> Task directions
Excluding all pictures, please output the listing exactly.

> Available data

++++++++++

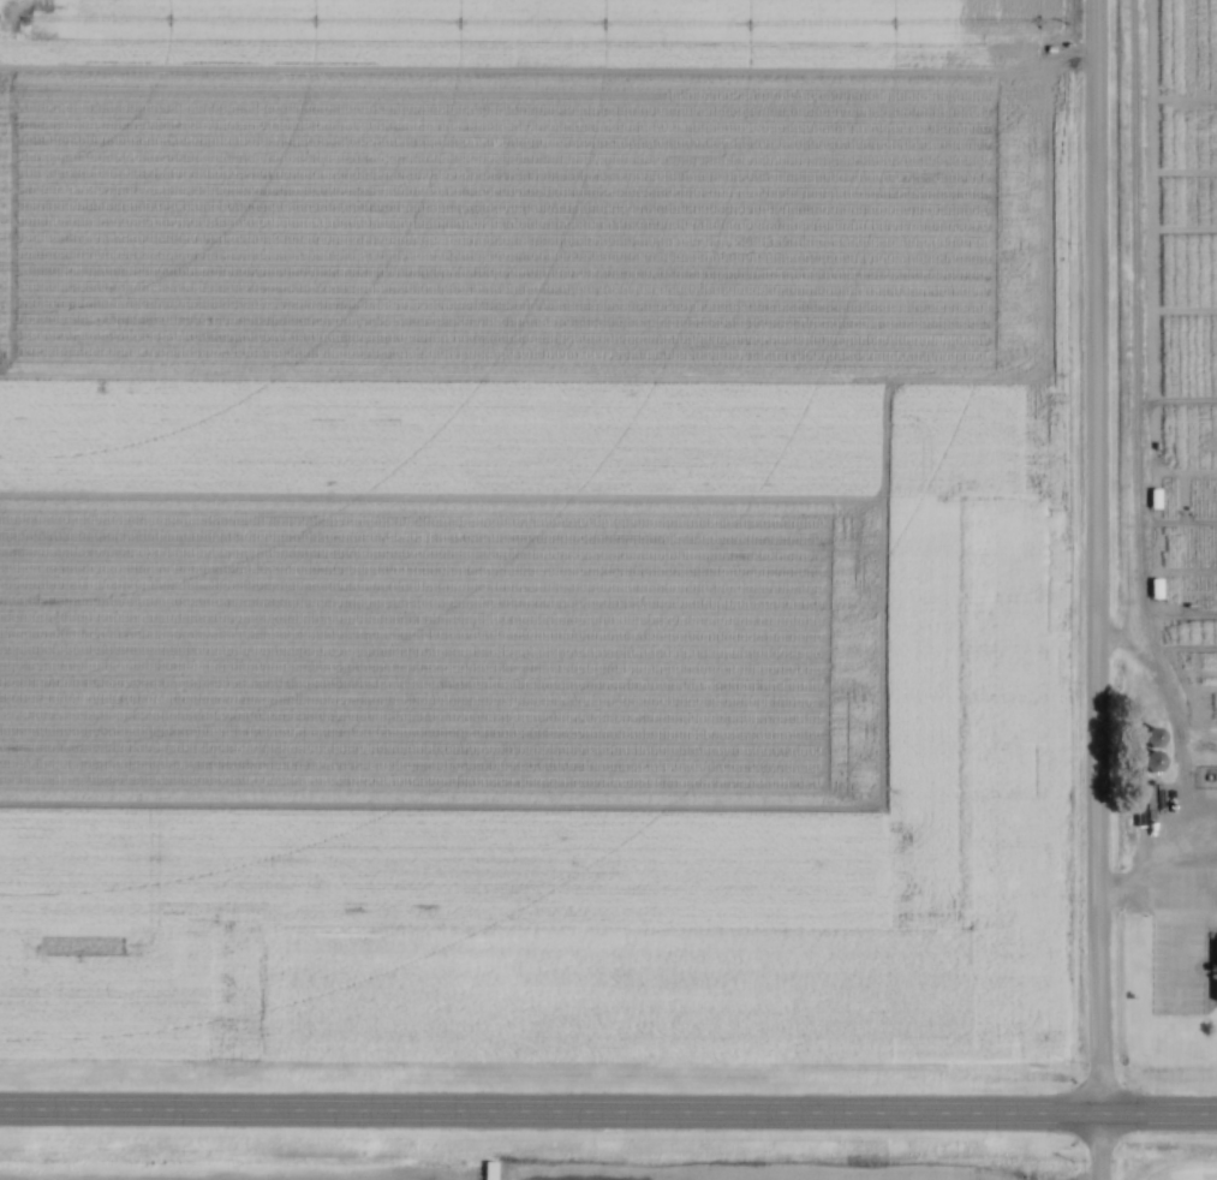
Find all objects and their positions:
road: (1094, 590)
building: (1154, 750)
road: (1163, 852)
building: (1216, 997)
road: (608, 1105)

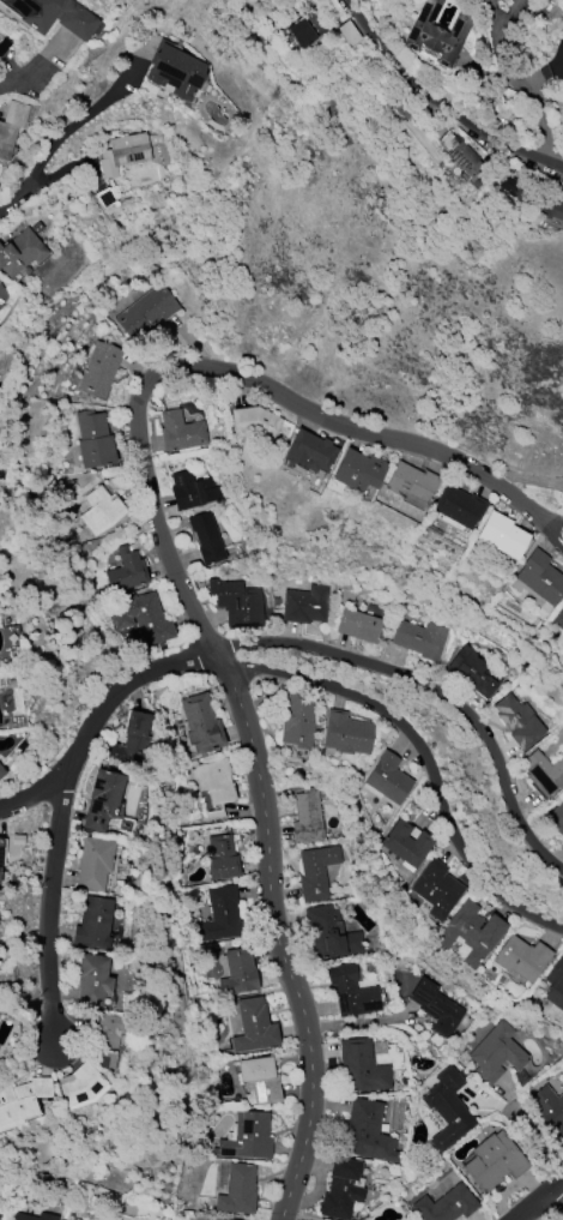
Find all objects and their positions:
building: (54, 16)
road: (498, 24)
building: (439, 32)
building: (301, 33)
road: (562, 64)
road: (562, 67)
building: (176, 71)
road: (546, 75)
road: (21, 77)
road: (534, 96)
road: (449, 104)
building: (11, 125)
road: (72, 127)
building: (133, 152)
building: (464, 157)
building: (518, 191)
road: (16, 197)
building: (547, 207)
building: (20, 252)
building: (1, 283)
building: (146, 313)
building: (99, 370)
building: (254, 423)
road: (339, 425)
building: (180, 432)
building: (93, 439)
building: (309, 452)
building: (358, 471)
building: (410, 483)
building: (191, 489)
building: (458, 507)
building: (99, 510)
road: (542, 515)
road: (154, 518)
road: (543, 526)
building: (501, 536)
building: (206, 538)
building: (126, 571)
building: (538, 579)
building: (236, 603)
building: (305, 605)
building: (142, 618)
building: (558, 619)
building: (358, 626)
building: (420, 640)
building: (475, 672)
road: (433, 689)
road: (96, 716)
building: (518, 722)
building: (298, 723)
building: (201, 724)
building: (346, 734)
building: (131, 742)
road: (422, 752)
building: (1, 772)
building: (543, 774)
building: (387, 779)
building: (214, 781)
building: (102, 800)
building: (306, 817)
building: (557, 818)
building: (407, 845)
building: (1, 852)
building: (222, 858)
building: (95, 864)
building: (315, 872)
building: (437, 890)
road: (49, 894)
building: (221, 915)
building: (93, 924)
building: (330, 933)
building: (471, 933)
road: (276, 937)
building: (521, 958)
building: (238, 973)
building: (92, 980)
building: (554, 985)
building: (351, 992)
building: (436, 1008)
building: (254, 1026)
building: (106, 1036)
building: (496, 1054)
building: (361, 1067)
building: (260, 1080)
building: (81, 1087)
building: (21, 1102)
building: (446, 1108)
building: (549, 1109)
building: (366, 1133)
building: (248, 1137)
road: (538, 1144)
building: (493, 1162)
building: (341, 1189)
building: (237, 1191)
road: (539, 1198)
road: (554, 1202)
building: (446, 1205)
building: (18, 1215)
building: (220, 1219)

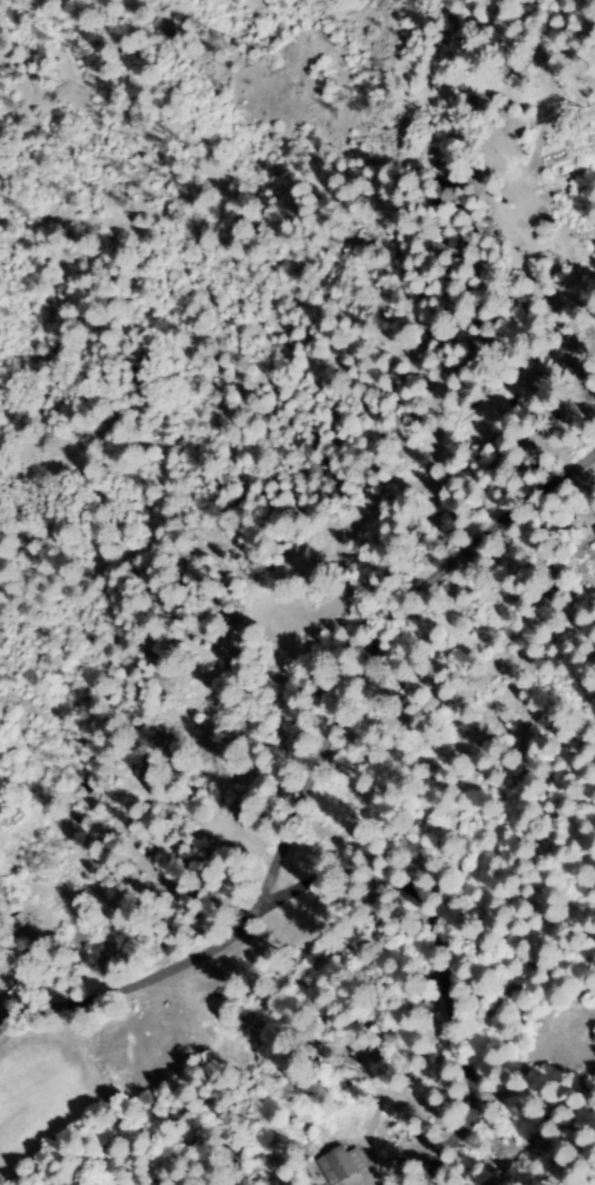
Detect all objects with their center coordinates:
building: (594, 528)
road: (313, 781)
building: (342, 1165)

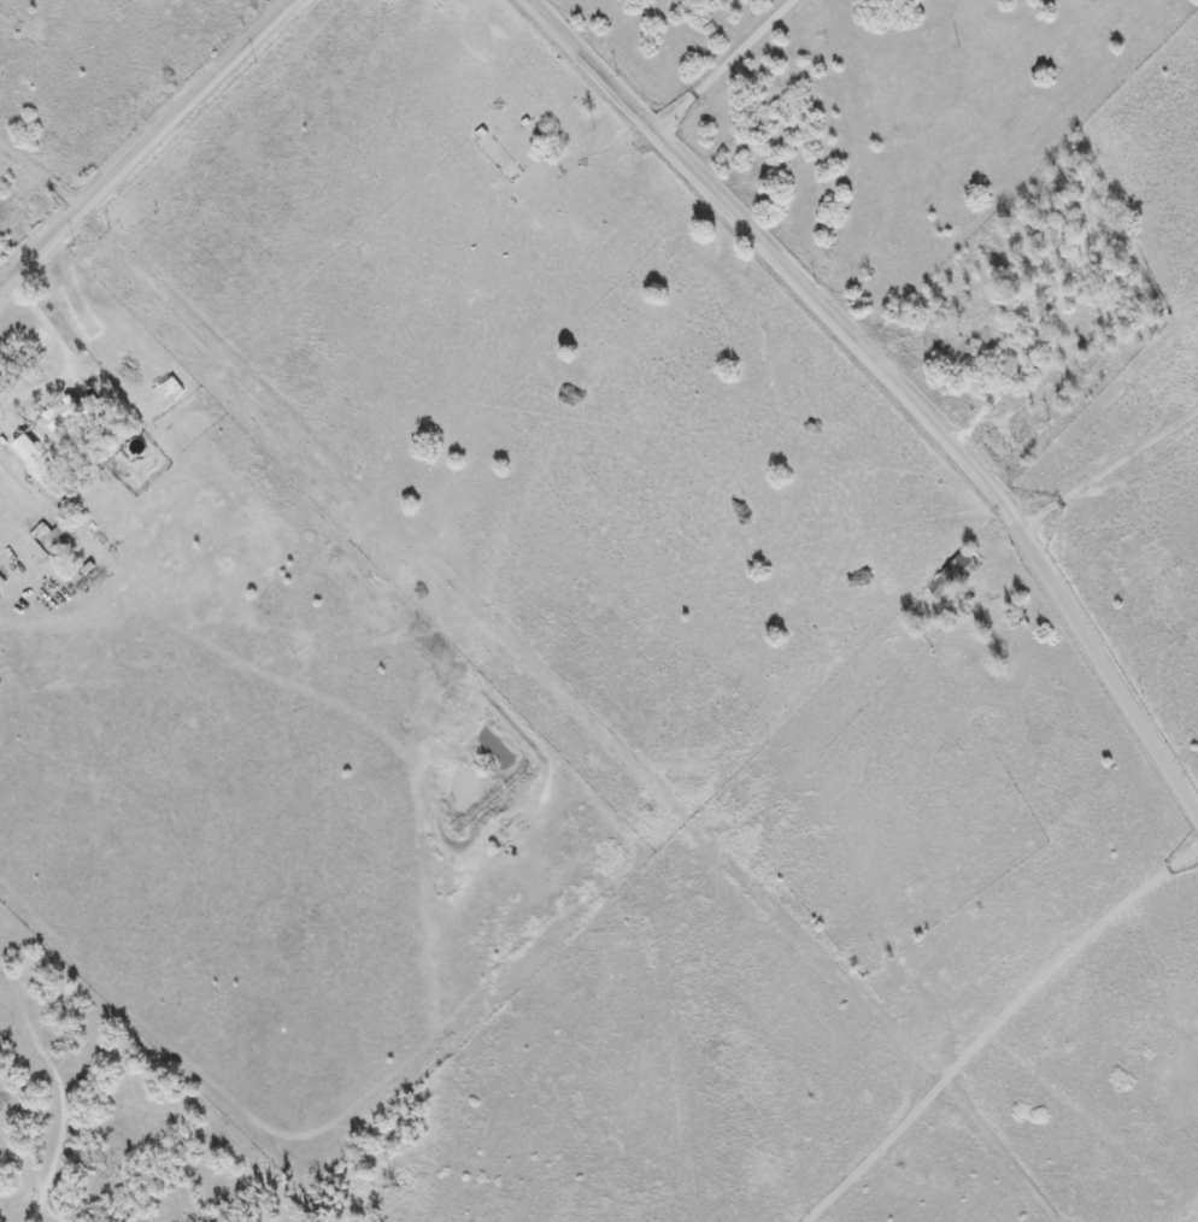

++++++++++

> Result for this task
Find all objects and their positions:
road: (1094, 590)
building: (1154, 750)
road: (1163, 852)
building: (1216, 997)
road: (608, 1105)

Find all objects and their positions:
building: (54, 16)
road: (498, 24)
building: (439, 32)
building: (301, 33)
road: (562, 64)
road: (562, 67)
building: (176, 71)
road: (546, 75)
road: (21, 77)
road: (534, 96)
road: (449, 104)
building: (11, 125)
road: (72, 127)
building: (133, 152)
building: (464, 157)
building: (518, 191)
road: (16, 197)
building: (547, 207)
building: (20, 252)
building: (1, 283)
building: (146, 313)
building: (99, 370)
building: (254, 423)
road: (339, 425)
building: (180, 432)
building: (93, 439)
building: (309, 452)
building: (358, 471)
building: (410, 483)
building: (191, 489)
building: (458, 507)
building: (99, 510)
road: (542, 515)
road: (154, 518)
road: (543, 526)
building: (501, 536)
building: (206, 538)
building: (126, 571)
building: (538, 579)
building: (236, 603)
building: (305, 605)
building: (142, 618)
building: (558, 619)
building: (358, 626)
building: (420, 640)
building: (475, 672)
road: (433, 689)
road: (96, 716)
building: (518, 722)
building: (298, 723)
building: (201, 724)
building: (346, 734)
building: (131, 742)
road: (422, 752)
building: (1, 772)
building: (543, 774)
building: (387, 779)
building: (214, 781)
building: (102, 800)
building: (306, 817)
building: (557, 818)
building: (407, 845)
building: (1, 852)
building: (222, 858)
building: (95, 864)
building: (315, 872)
building: (437, 890)
road: (49, 894)
building: (221, 915)
building: (93, 924)
building: (330, 933)
building: (471, 933)
road: (276, 937)
building: (521, 958)
building: (238, 973)
building: (92, 980)
building: (554, 985)
building: (351, 992)
building: (436, 1008)
building: (254, 1026)
building: (106, 1036)
building: (496, 1054)
building: (361, 1067)
building: (260, 1080)
building: (81, 1087)
building: (21, 1102)
building: (446, 1108)
building: (549, 1109)
building: (366, 1133)
building: (248, 1137)
road: (538, 1144)
building: (493, 1162)
building: (341, 1189)
building: (237, 1191)
road: (539, 1198)
road: (554, 1202)
building: (446, 1205)
building: (18, 1215)
building: (220, 1219)

Detect all objects with their center coordinates:
building: (594, 528)
road: (313, 781)
building: (342, 1165)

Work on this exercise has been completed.